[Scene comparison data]
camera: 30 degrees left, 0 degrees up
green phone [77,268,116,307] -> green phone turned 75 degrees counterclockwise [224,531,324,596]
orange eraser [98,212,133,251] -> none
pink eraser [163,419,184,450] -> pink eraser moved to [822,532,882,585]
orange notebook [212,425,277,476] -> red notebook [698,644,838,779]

→ Directions for this task
Give every entry back unchanged. Leave none out.

→ Answer to this problem
camera: 30 degrees left, 0 degrees up
green phone [77,268,116,307] -> green phone turned 75 degrees counterclockwise [224,531,324,596]
orange eraser [98,212,133,251] -> none
pink eraser [163,419,184,450] -> pink eraser moved to [822,532,882,585]
orange notebook [212,425,277,476] -> red notebook [698,644,838,779]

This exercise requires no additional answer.